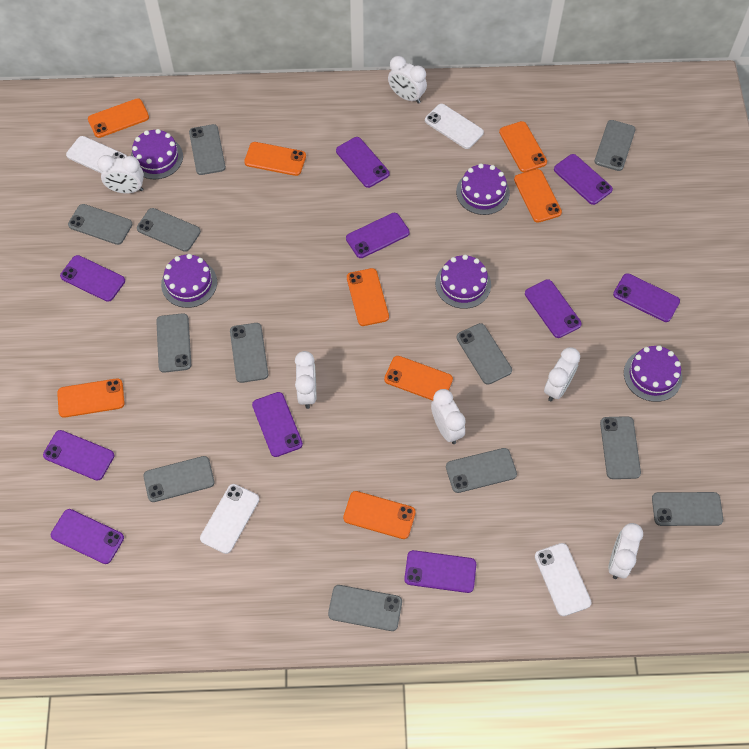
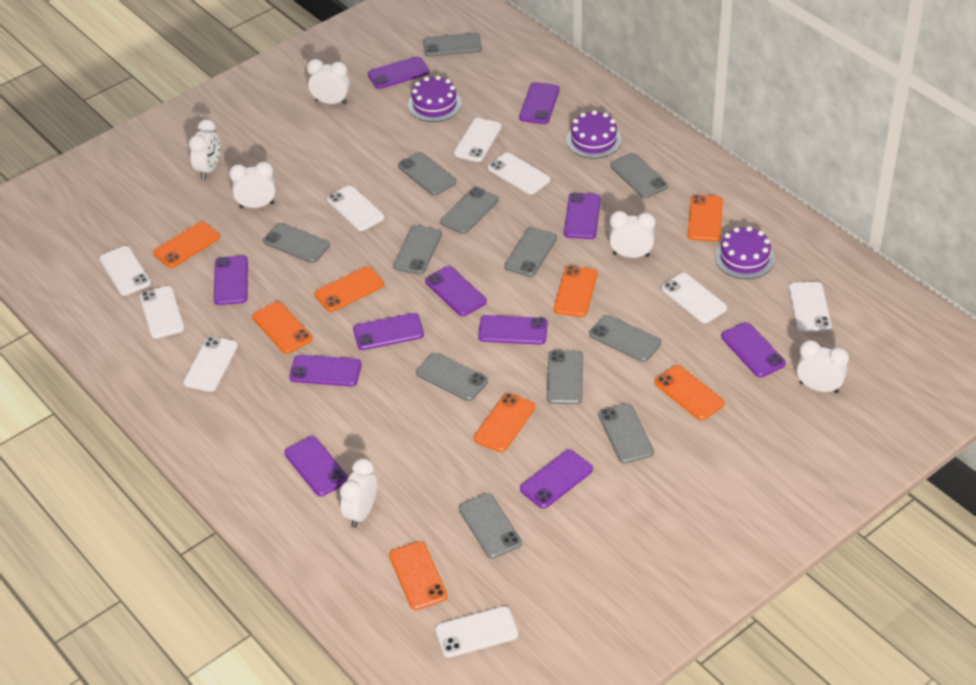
purple cake: 5 -> 3
purple phone: 10 -> 11
white phone: 4 -> 9

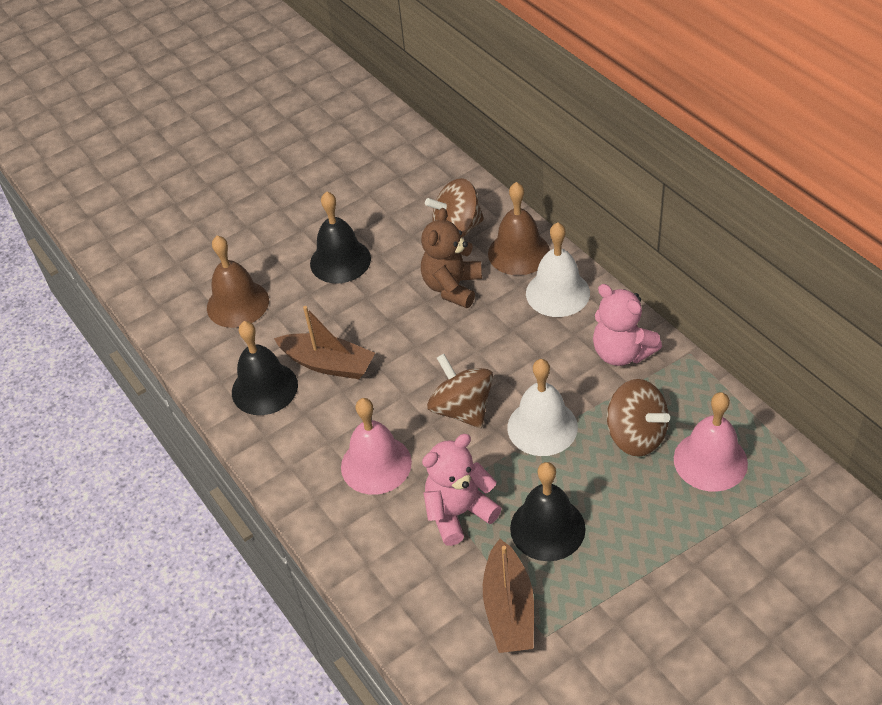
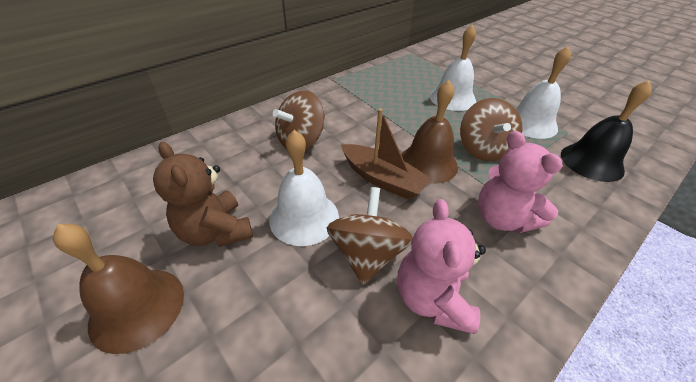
black bell: 3 -> 1
brown boat: 2 -> 1
pink bell: 2 -> 0
white bell: 2 -> 3

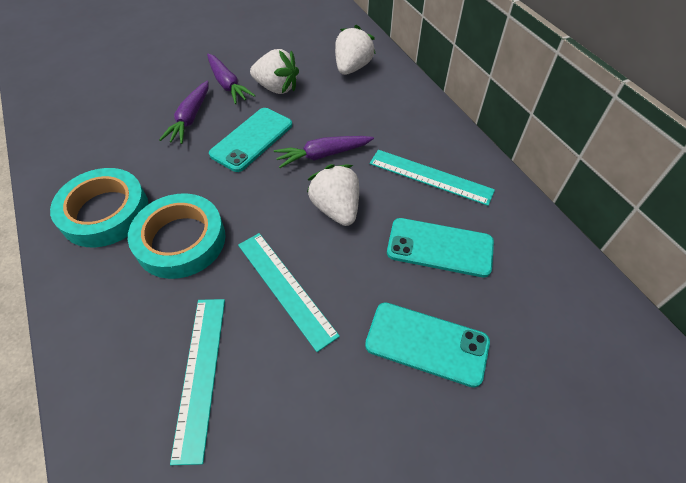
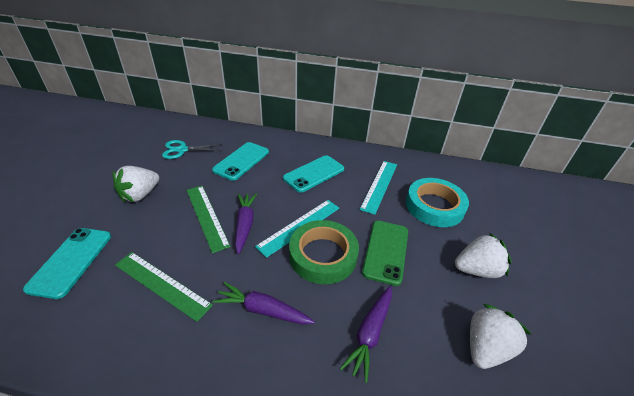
green phone: 0 -> 1
green ruler: 0 -> 2
green tape: 0 -> 1
turquoise ruler: 3 -> 2
turquoise scissors: 0 -> 1
turquoise tape: 2 -> 1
——
» What is expected: Among the lines above, count those containing the word "green" and write only the number.

» Task solution: 3